*Work instruction*: The answer is to be the data that follows, transcribed exactly, minus its pictures.

*Source material*:
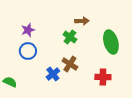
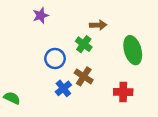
purple star: (28, 30) -> (41, 15), moved
blue circle: (28, 51) -> (55, 58), moved

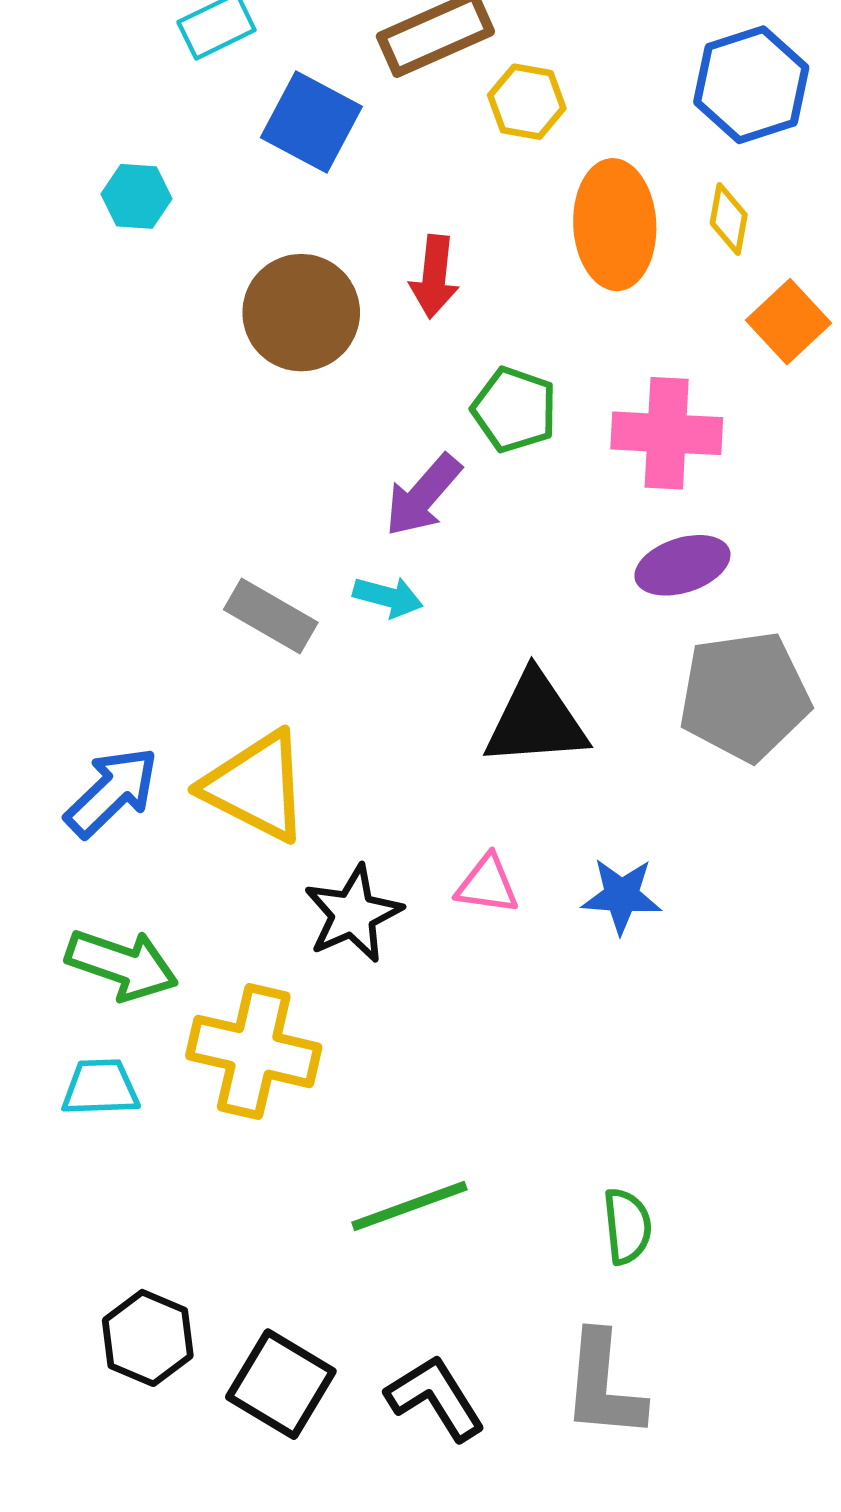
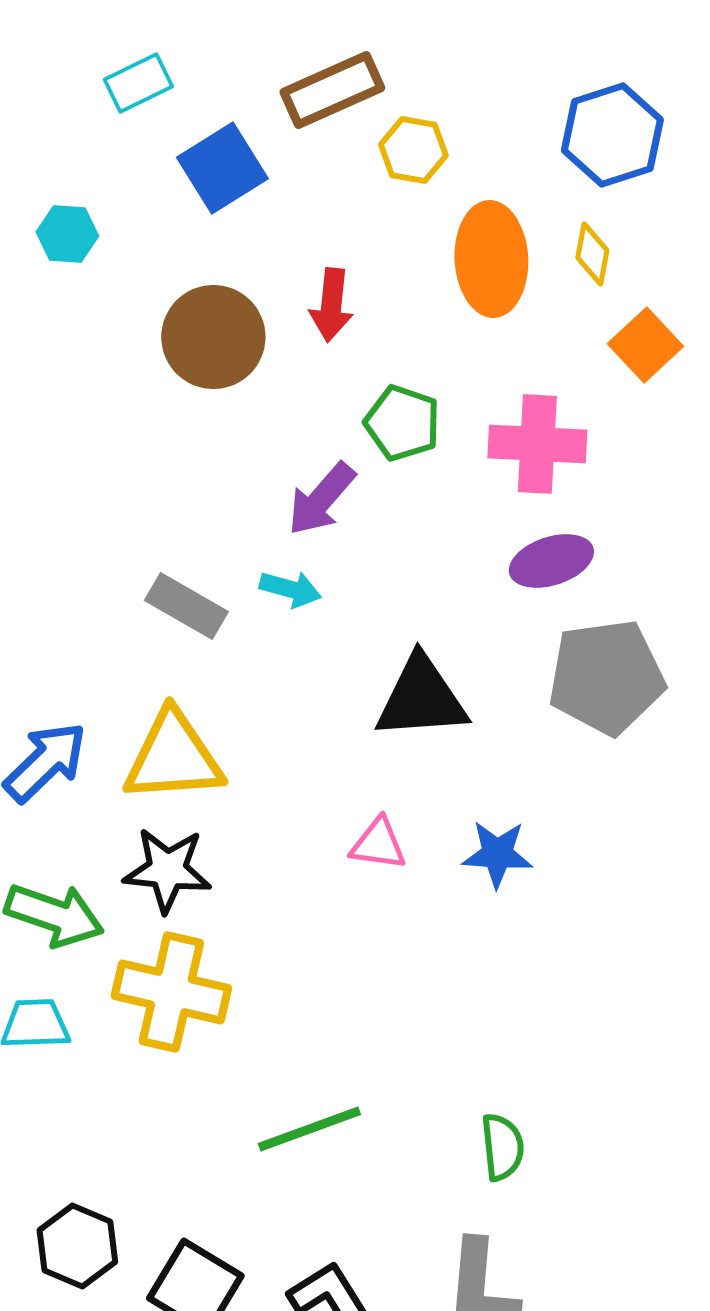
blue square: (311, 122) -> (222, 168), turned 30
yellow triangle: (256, 786) -> (173, 757), turned -31
black star: (353, 914) -> (167, 870), moved, turned 30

*Written response*:
purple star: (28, 30) -> (41, 15), moved
blue circle: (28, 51) -> (55, 58), moved

blue square: (311, 122) -> (222, 168), turned 30
yellow triangle: (256, 786) -> (173, 757), turned -31
black star: (353, 914) -> (167, 870), moved, turned 30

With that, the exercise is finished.